PROBLEM REQUIREMENTS: Copy the records exactly, leaving out every picture.
━━━━━━━━━━━━━━━━━━━━
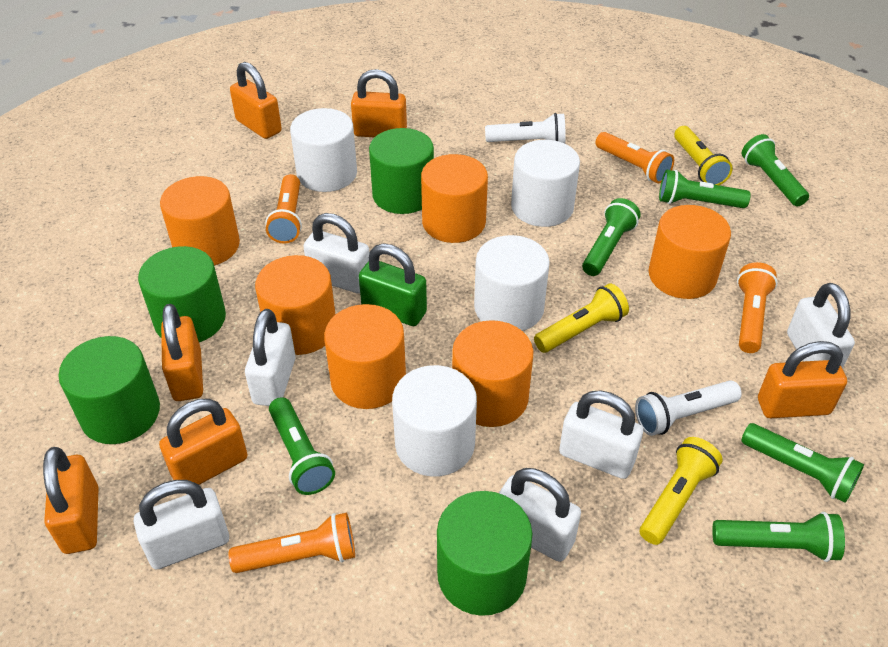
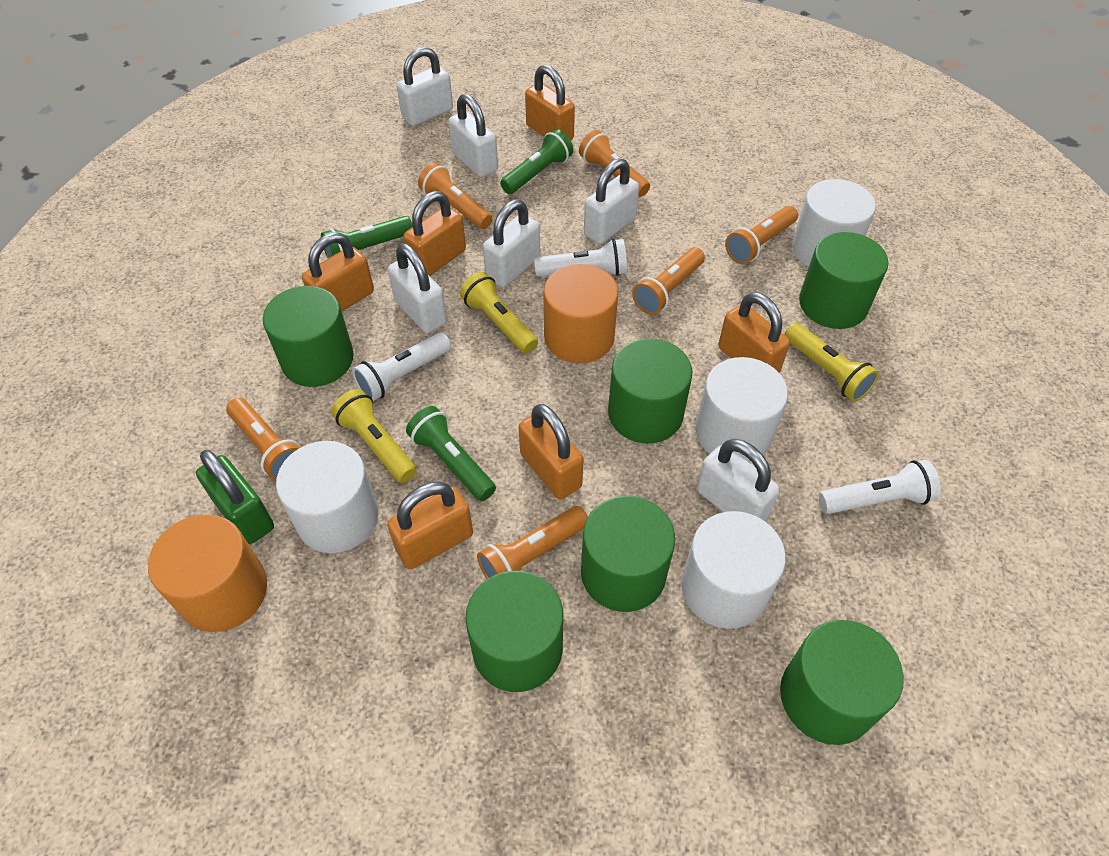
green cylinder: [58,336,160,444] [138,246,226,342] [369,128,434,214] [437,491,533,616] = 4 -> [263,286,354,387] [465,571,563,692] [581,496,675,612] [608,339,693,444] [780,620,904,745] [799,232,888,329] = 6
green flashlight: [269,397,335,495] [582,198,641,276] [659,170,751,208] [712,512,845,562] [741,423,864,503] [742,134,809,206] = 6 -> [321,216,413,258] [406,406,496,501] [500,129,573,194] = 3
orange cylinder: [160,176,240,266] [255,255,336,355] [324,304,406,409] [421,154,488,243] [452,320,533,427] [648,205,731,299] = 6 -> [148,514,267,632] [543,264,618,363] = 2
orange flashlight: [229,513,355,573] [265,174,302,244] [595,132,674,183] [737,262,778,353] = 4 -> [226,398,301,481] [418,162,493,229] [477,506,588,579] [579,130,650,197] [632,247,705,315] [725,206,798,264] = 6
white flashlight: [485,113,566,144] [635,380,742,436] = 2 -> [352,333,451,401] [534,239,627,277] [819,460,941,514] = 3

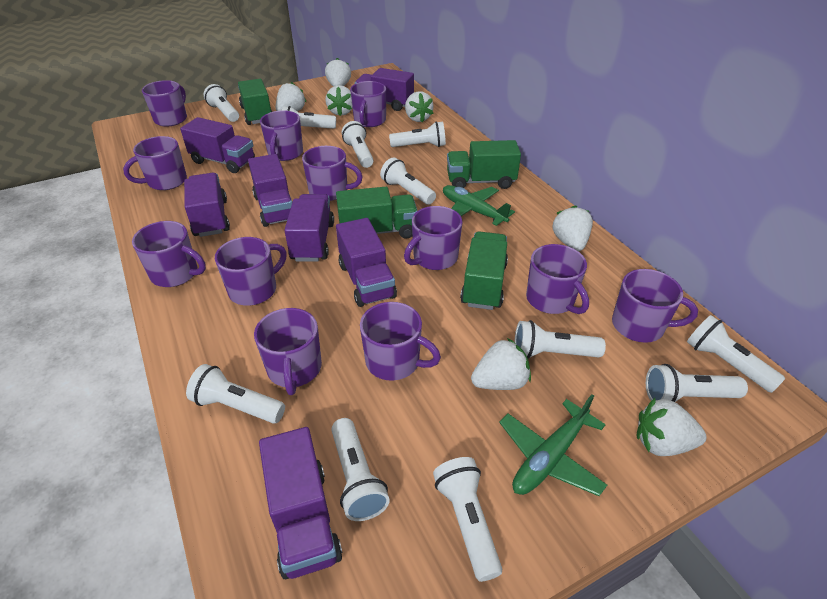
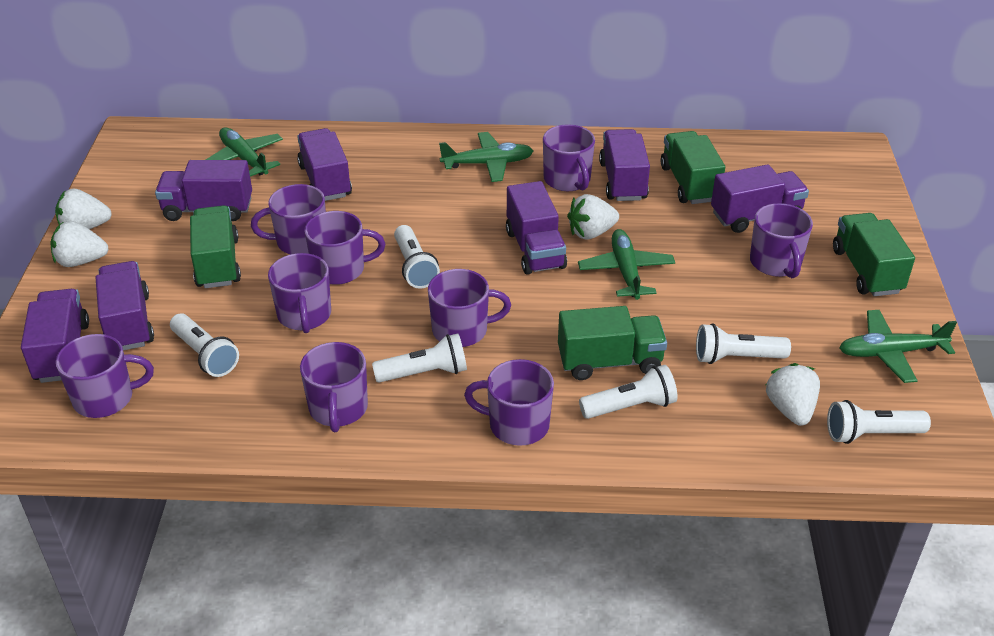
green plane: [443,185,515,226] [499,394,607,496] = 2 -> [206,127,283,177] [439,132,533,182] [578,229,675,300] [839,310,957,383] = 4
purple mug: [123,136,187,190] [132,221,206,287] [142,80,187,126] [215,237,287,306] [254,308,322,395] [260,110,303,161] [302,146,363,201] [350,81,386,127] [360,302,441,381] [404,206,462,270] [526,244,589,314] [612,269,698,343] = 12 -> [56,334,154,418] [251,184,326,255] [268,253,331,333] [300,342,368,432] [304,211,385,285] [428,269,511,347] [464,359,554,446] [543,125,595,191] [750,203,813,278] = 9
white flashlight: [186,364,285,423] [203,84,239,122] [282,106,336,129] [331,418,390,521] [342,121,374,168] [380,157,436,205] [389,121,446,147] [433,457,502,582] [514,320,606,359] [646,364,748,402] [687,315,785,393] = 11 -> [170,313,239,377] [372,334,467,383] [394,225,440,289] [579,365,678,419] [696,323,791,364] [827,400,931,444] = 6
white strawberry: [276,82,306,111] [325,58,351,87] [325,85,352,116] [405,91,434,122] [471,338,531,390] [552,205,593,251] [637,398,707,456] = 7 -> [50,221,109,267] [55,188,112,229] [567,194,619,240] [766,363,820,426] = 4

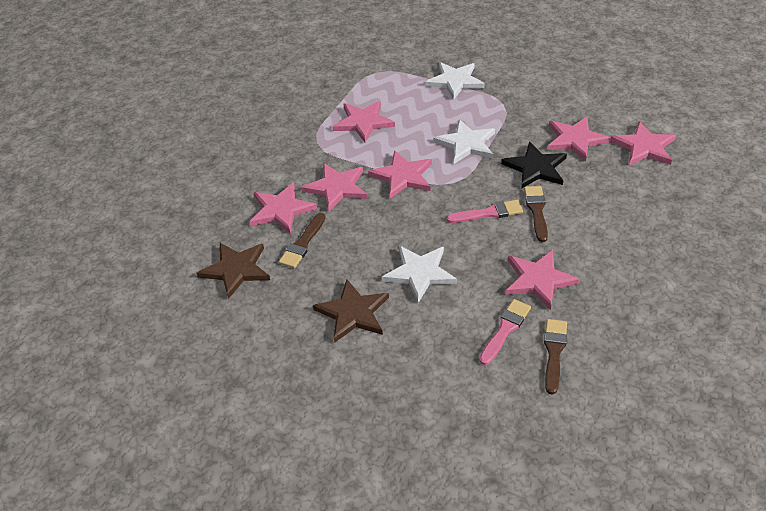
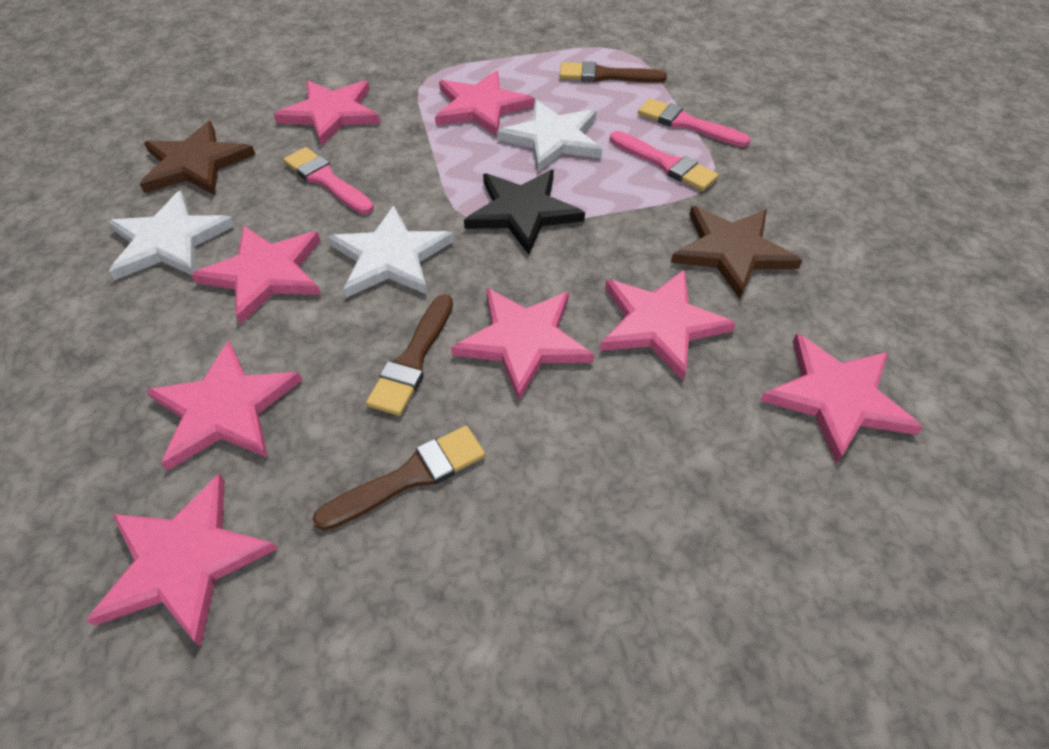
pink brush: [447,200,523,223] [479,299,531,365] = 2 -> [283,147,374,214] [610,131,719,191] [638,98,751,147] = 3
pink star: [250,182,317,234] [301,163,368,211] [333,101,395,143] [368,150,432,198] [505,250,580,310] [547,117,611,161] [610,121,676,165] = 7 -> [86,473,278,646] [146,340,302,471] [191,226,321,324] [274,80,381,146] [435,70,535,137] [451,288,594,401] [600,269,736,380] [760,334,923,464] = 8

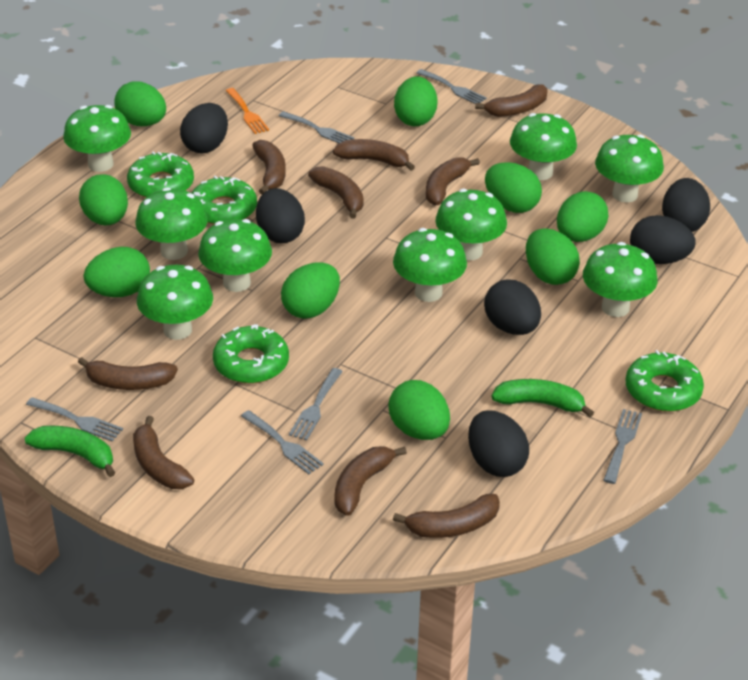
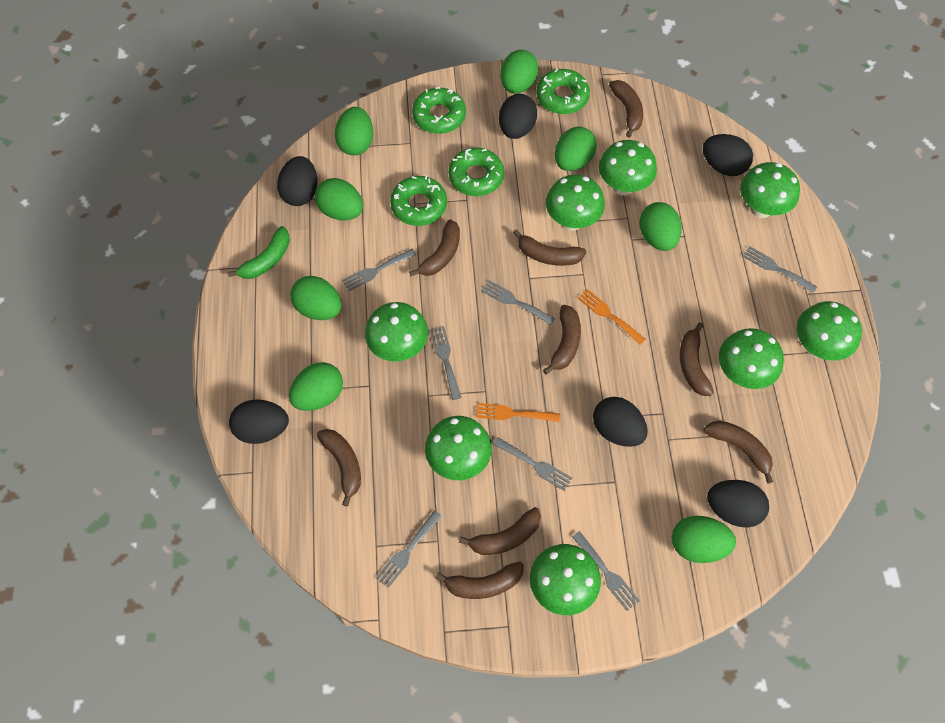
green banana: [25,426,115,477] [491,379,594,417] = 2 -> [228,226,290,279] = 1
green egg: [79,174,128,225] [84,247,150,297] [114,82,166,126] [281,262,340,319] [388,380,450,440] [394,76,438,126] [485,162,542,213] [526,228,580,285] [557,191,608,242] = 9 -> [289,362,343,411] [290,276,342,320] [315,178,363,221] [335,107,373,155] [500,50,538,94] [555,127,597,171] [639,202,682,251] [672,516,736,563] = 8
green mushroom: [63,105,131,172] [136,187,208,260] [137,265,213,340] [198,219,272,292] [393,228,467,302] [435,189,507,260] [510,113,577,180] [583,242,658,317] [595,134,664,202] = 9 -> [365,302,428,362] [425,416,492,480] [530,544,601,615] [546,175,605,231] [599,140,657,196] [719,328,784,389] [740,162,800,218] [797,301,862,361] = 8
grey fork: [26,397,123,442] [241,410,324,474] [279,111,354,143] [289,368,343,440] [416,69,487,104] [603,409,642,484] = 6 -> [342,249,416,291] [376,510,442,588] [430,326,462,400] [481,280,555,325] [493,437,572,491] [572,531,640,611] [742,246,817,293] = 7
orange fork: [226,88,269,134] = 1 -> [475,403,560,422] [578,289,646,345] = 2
━━━━━━━━━━━━━━━━━━━━
SOLVED PROBLEM:
green cylinder: [58,336,160,444] [138,246,226,342] [369,128,434,214] [437,491,533,616] = 4 -> [263,286,354,387] [465,571,563,692] [581,496,675,612] [608,339,693,444] [780,620,904,745] [799,232,888,329] = 6
green flashlight: [269,397,335,495] [582,198,641,276] [659,170,751,208] [712,512,845,562] [741,423,864,503] [742,134,809,206] = 6 -> [321,216,413,258] [406,406,496,501] [500,129,573,194] = 3
orange cylinder: [160,176,240,266] [255,255,336,355] [324,304,406,409] [421,154,488,243] [452,320,533,427] [648,205,731,299] = 6 -> [148,514,267,632] [543,264,618,363] = 2
orange flashlight: [229,513,355,573] [265,174,302,244] [595,132,674,183] [737,262,778,353] = 4 -> [226,398,301,481] [418,162,493,229] [477,506,588,579] [579,130,650,197] [632,247,705,315] [725,206,798,264] = 6
white flashlight: [485,113,566,144] [635,380,742,436] = 2 -> [352,333,451,401] [534,239,627,277] [819,460,941,514] = 3

green plane: [443,185,515,226] [499,394,607,496] = 2 -> [206,127,283,177] [439,132,533,182] [578,229,675,300] [839,310,957,383] = 4
purple mug: [123,136,187,190] [132,221,206,287] [142,80,187,126] [215,237,287,306] [254,308,322,395] [260,110,303,161] [302,146,363,201] [350,81,386,127] [360,302,441,381] [404,206,462,270] [526,244,589,314] [612,269,698,343] = 12 -> [56,334,154,418] [251,184,326,255] [268,253,331,333] [300,342,368,432] [304,211,385,285] [428,269,511,347] [464,359,554,446] [543,125,595,191] [750,203,813,278] = 9
white flashlight: [186,364,285,423] [203,84,239,122] [282,106,336,129] [331,418,390,521] [342,121,374,168] [380,157,436,205] [389,121,446,147] [433,457,502,582] [514,320,606,359] [646,364,748,402] [687,315,785,393] = 11 -> [170,313,239,377] [372,334,467,383] [394,225,440,289] [579,365,678,419] [696,323,791,364] [827,400,931,444] = 6
white strawberry: [276,82,306,111] [325,58,351,87] [325,85,352,116] [405,91,434,122] [471,338,531,390] [552,205,593,251] [637,398,707,456] = 7 -> [50,221,109,267] [55,188,112,229] [567,194,619,240] [766,363,820,426] = 4

pink brush: [447,200,523,223] [479,299,531,365] = 2 -> [283,147,374,214] [610,131,719,191] [638,98,751,147] = 3
pink star: [250,182,317,234] [301,163,368,211] [333,101,395,143] [368,150,432,198] [505,250,580,310] [547,117,611,161] [610,121,676,165] = 7 -> [86,473,278,646] [146,340,302,471] [191,226,321,324] [274,80,381,146] [435,70,535,137] [451,288,594,401] [600,269,736,380] [760,334,923,464] = 8

green banana: [25,426,115,477] [491,379,594,417] = 2 -> [228,226,290,279] = 1
green egg: [79,174,128,225] [84,247,150,297] [114,82,166,126] [281,262,340,319] [388,380,450,440] [394,76,438,126] [485,162,542,213] [526,228,580,285] [557,191,608,242] = 9 -> [289,362,343,411] [290,276,342,320] [315,178,363,221] [335,107,373,155] [500,50,538,94] [555,127,597,171] [639,202,682,251] [672,516,736,563] = 8
green mushroom: [63,105,131,172] [136,187,208,260] [137,265,213,340] [198,219,272,292] [393,228,467,302] [435,189,507,260] [510,113,577,180] [583,242,658,317] [595,134,664,202] = 9 -> [365,302,428,362] [425,416,492,480] [530,544,601,615] [546,175,605,231] [599,140,657,196] [719,328,784,389] [740,162,800,218] [797,301,862,361] = 8
grey fork: [26,397,123,442] [241,410,324,474] [279,111,354,143] [289,368,343,440] [416,69,487,104] [603,409,642,484] = 6 -> [342,249,416,291] [376,510,442,588] [430,326,462,400] [481,280,555,325] [493,437,572,491] [572,531,640,611] [742,246,817,293] = 7
orange fork: [226,88,269,134] = 1 -> [475,403,560,422] [578,289,646,345] = 2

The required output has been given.